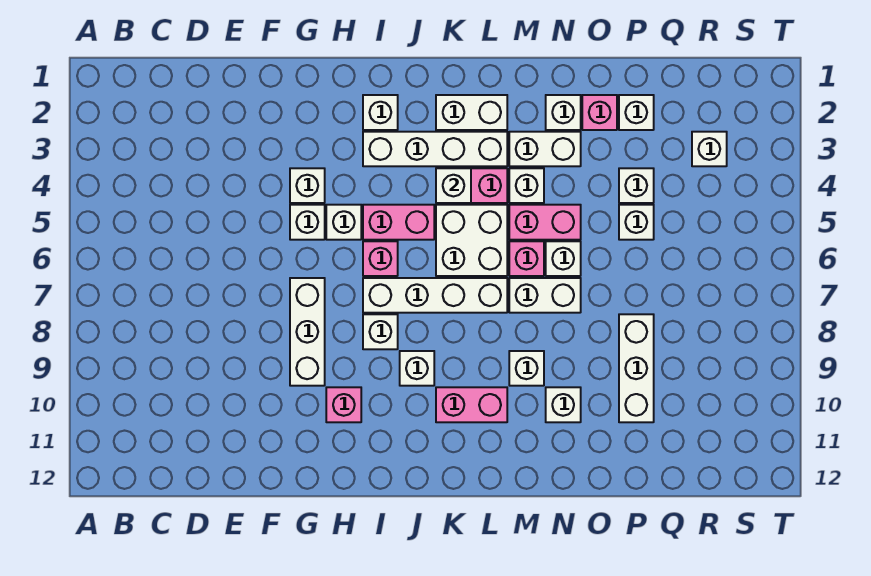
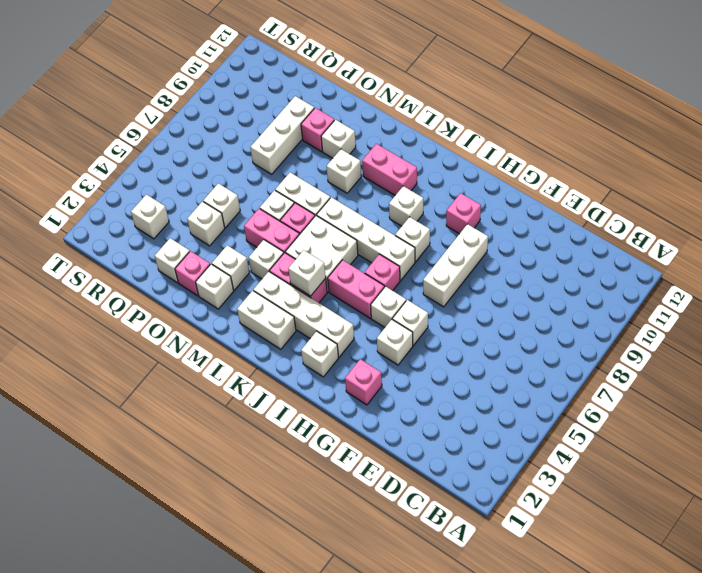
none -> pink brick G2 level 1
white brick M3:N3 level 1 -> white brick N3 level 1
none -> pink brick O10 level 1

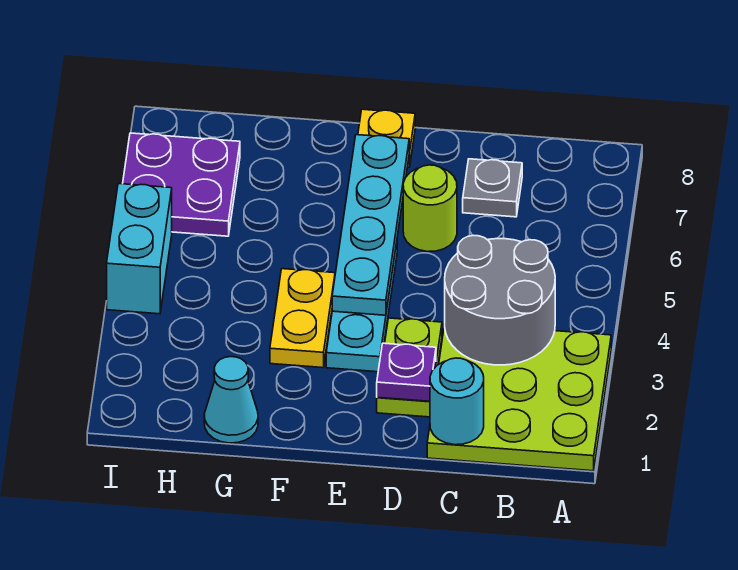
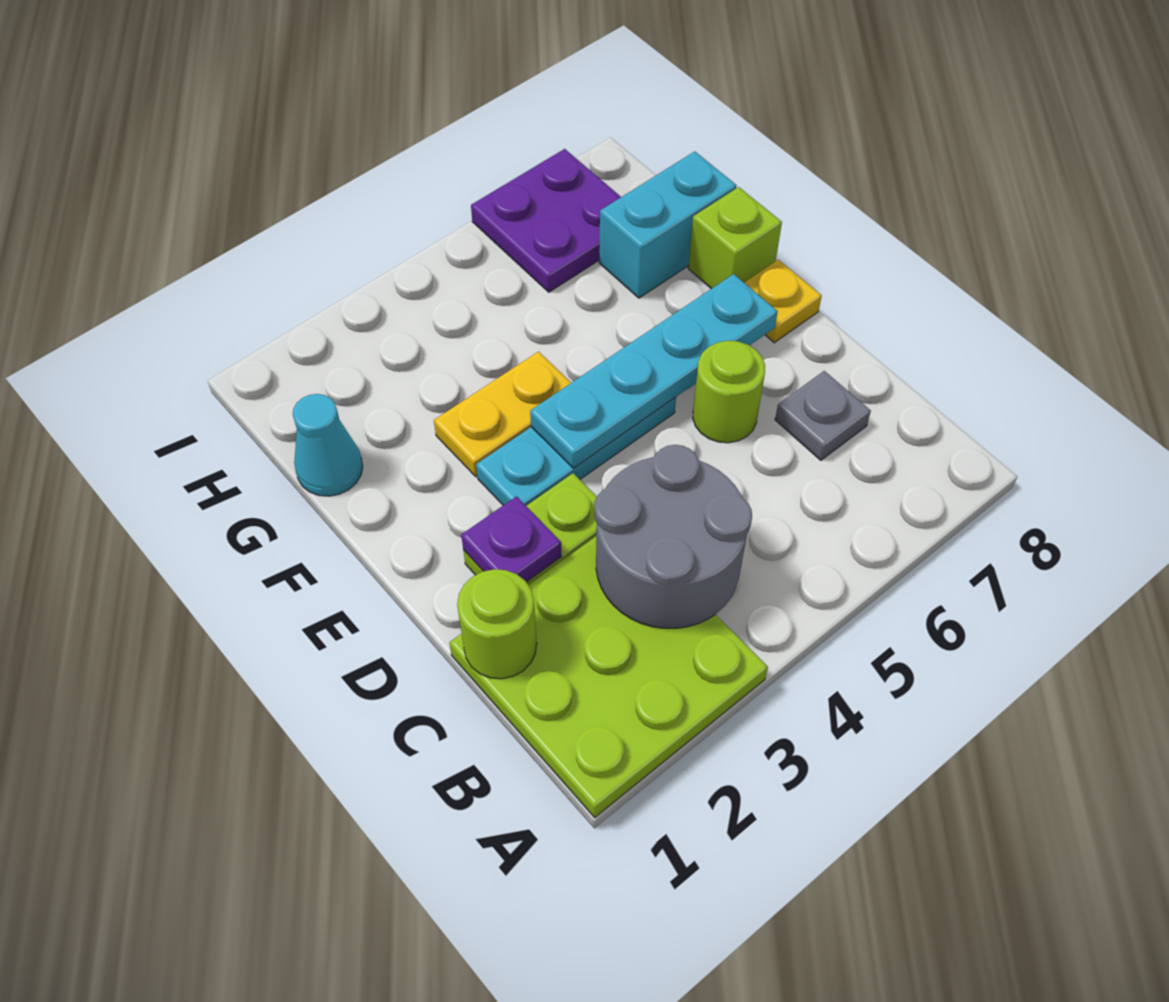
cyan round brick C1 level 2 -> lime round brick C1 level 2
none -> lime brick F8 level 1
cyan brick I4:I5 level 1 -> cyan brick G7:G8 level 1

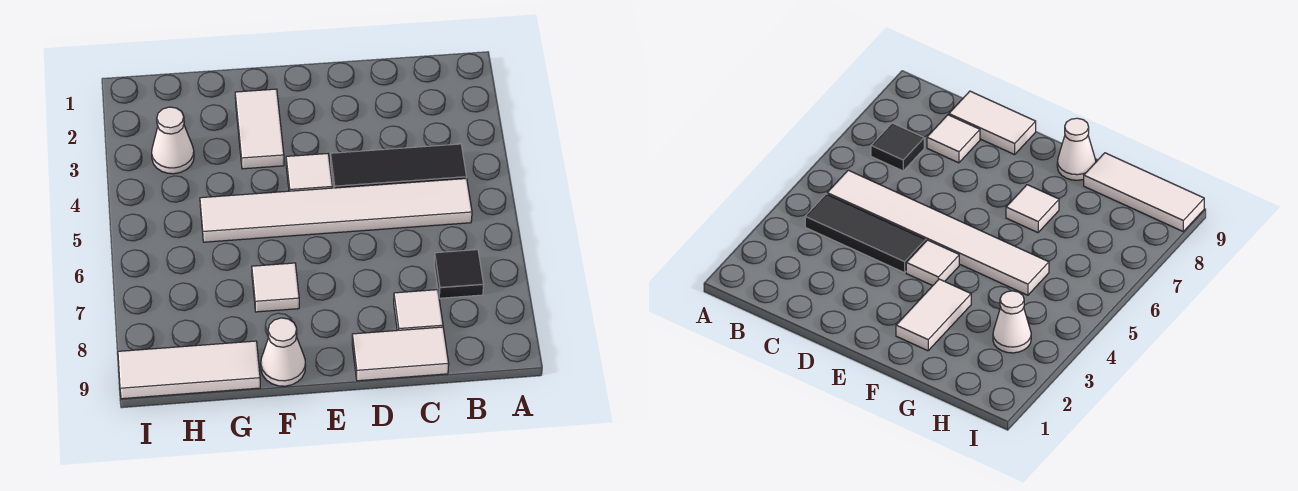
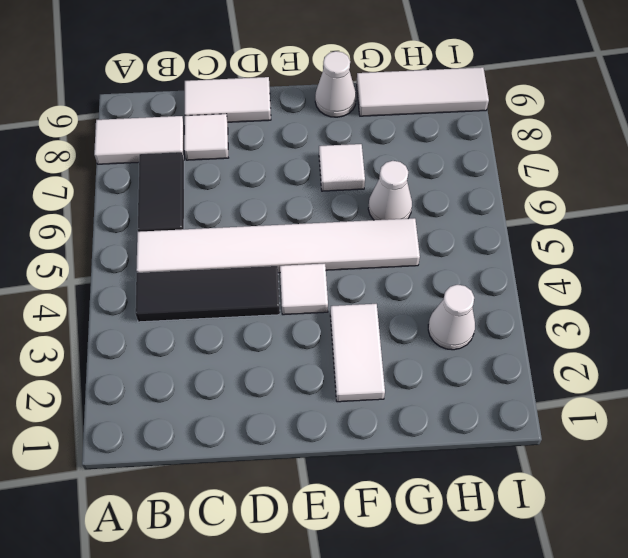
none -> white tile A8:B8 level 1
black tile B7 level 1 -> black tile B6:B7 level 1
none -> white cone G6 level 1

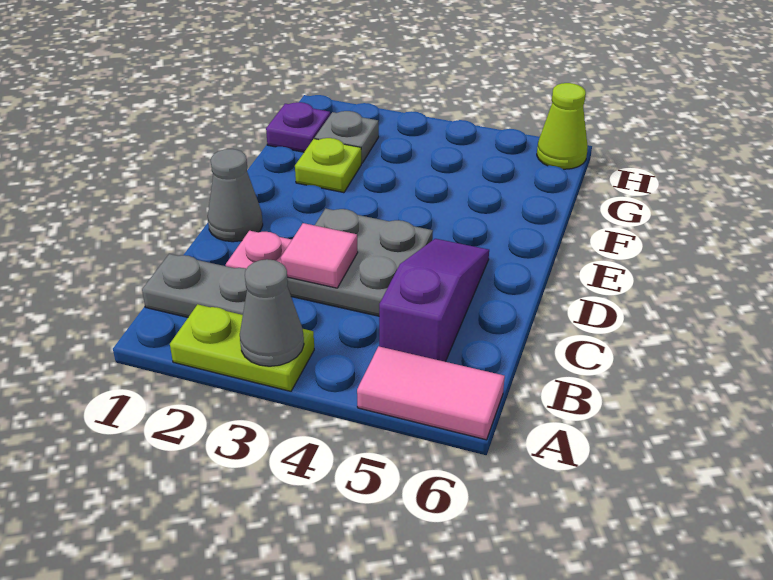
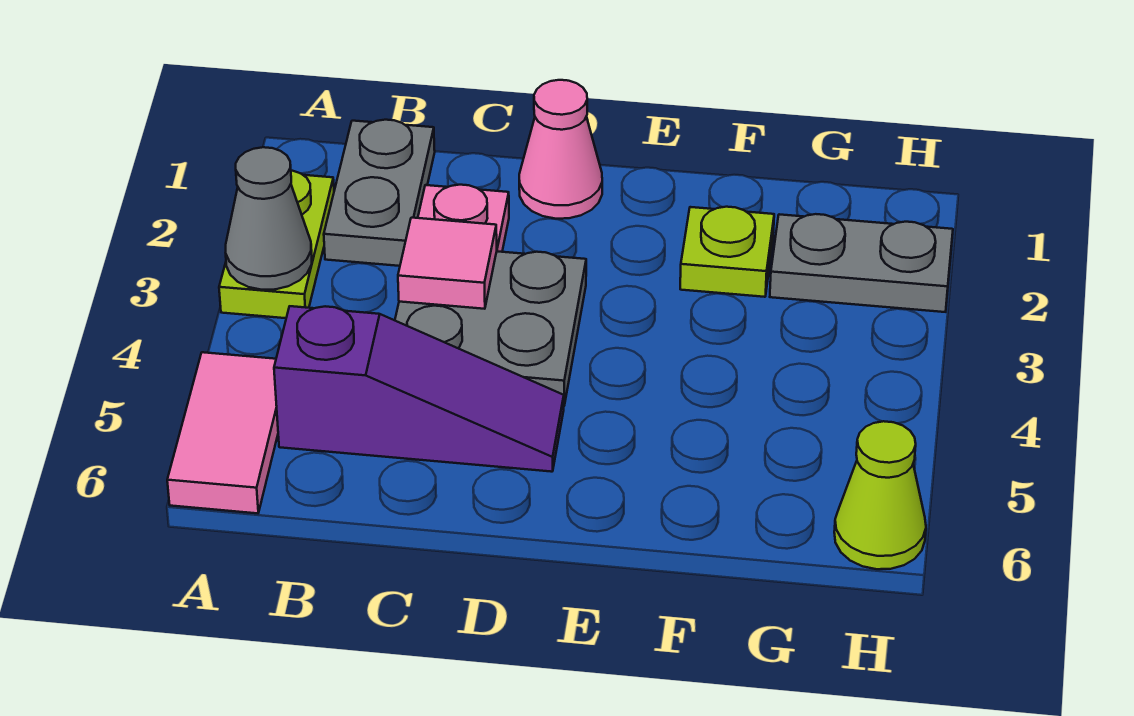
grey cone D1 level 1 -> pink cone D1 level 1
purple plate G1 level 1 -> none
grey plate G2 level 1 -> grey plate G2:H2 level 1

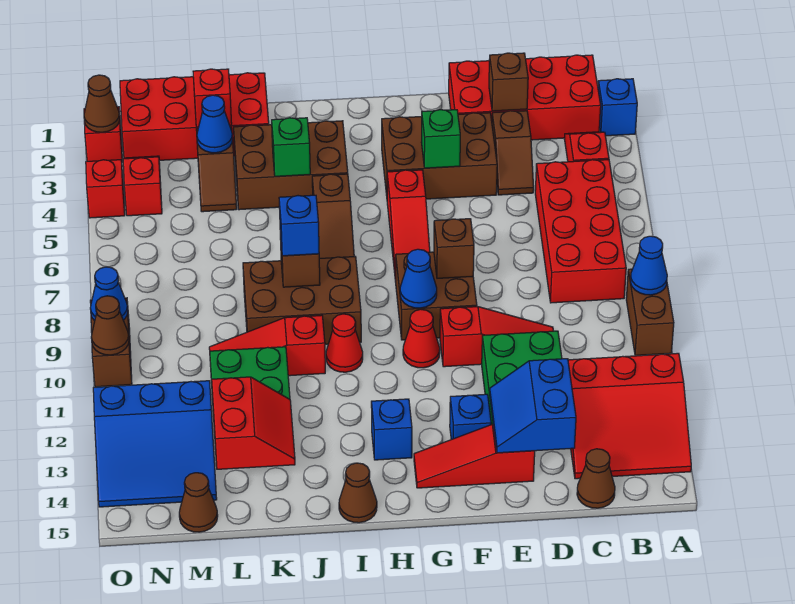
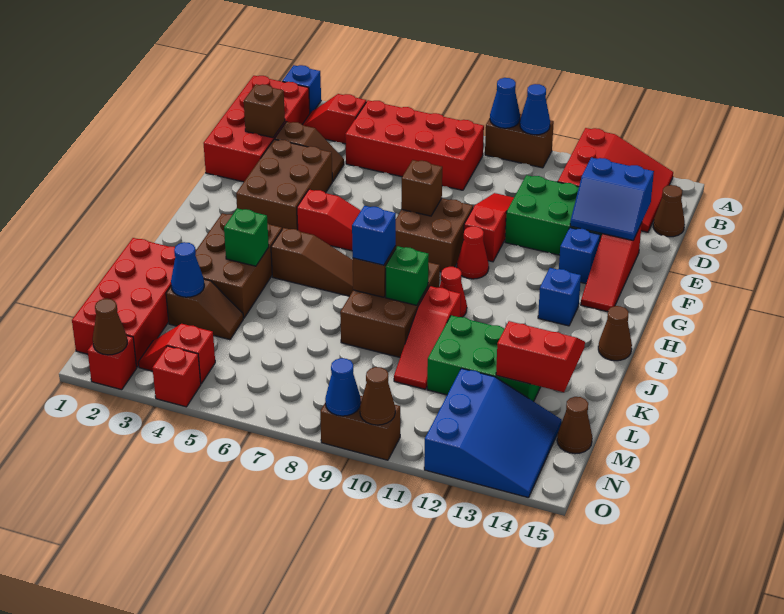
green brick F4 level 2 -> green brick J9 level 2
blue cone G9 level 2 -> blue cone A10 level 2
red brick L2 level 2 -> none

□ □ □ □

WHAT YOU HAVE TO DO: The lines above should be transcribed exactly, with every image removed.

EXPECTED ANSWER:
none -> pink brick G2 level 1
white brick M3:N3 level 1 -> white brick N3 level 1
none -> pink brick O10 level 1

cyan round brick C1 level 2 -> lime round brick C1 level 2
none -> lime brick F8 level 1
cyan brick I4:I5 level 1 -> cyan brick G7:G8 level 1

none -> white tile A8:B8 level 1
black tile B7 level 1 -> black tile B6:B7 level 1
none -> white cone G6 level 1

grey cone D1 level 1 -> pink cone D1 level 1
purple plate G1 level 1 -> none
grey plate G2 level 1 -> grey plate G2:H2 level 1

green brick F4 level 2 -> green brick J9 level 2
blue cone G9 level 2 -> blue cone A10 level 2
red brick L2 level 2 -> none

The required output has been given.